Work request:
Below are some entries. Repeat exactly the lines from the one with "C9: 10nF (CLK, VC) -> 10nF (VB, VC)" through the one with "R6: 750 (+5V, VC) -> 24k (+5V, VC)", and only those.

[Records for the task — start]

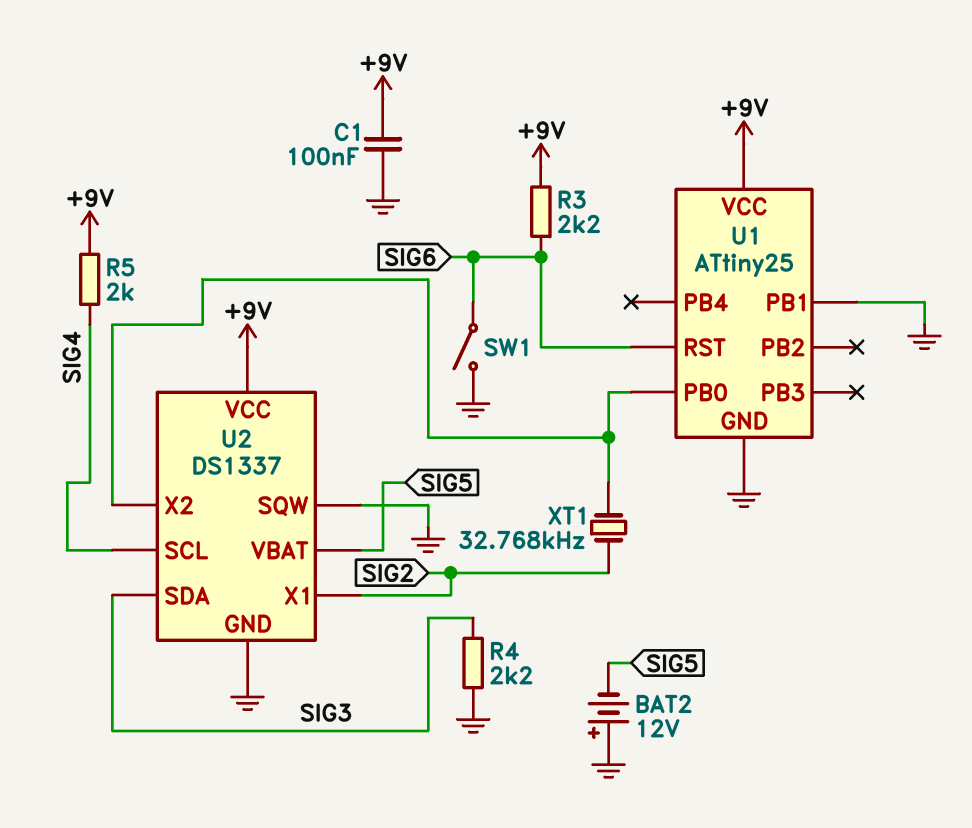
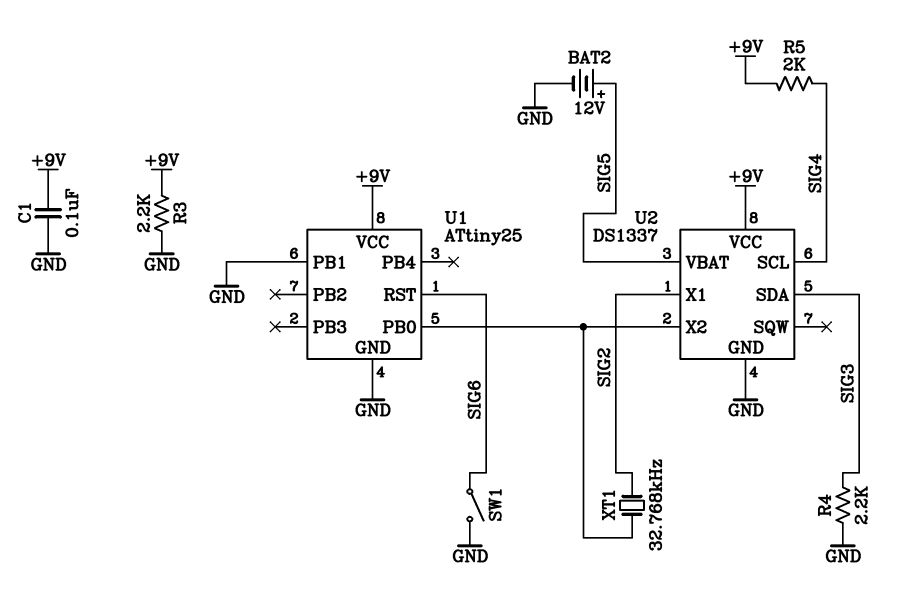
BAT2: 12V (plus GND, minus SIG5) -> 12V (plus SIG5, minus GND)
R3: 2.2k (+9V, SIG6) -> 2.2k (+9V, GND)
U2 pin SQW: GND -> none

[Records for the task — finish]
[Records for the task — start]

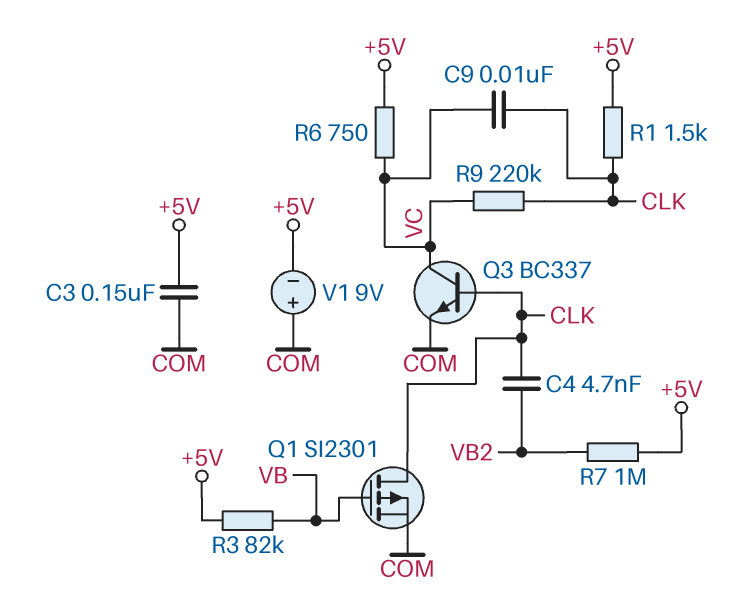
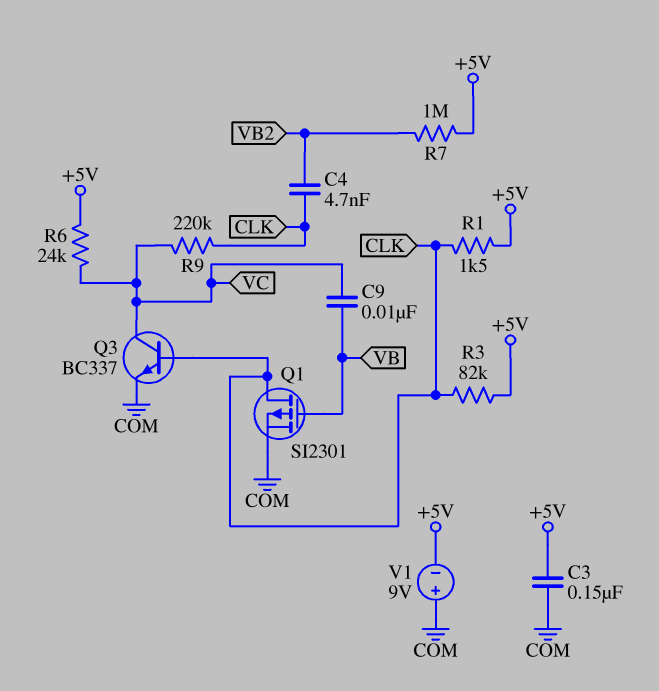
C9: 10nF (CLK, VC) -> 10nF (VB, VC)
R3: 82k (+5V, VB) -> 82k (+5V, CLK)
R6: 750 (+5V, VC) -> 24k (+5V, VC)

[Records for the task — finish]

Problem solution:
C9: 10nF (CLK, VC) -> 10nF (VB, VC)
R3: 82k (+5V, VB) -> 82k (+5V, CLK)
R6: 750 (+5V, VC) -> 24k (+5V, VC)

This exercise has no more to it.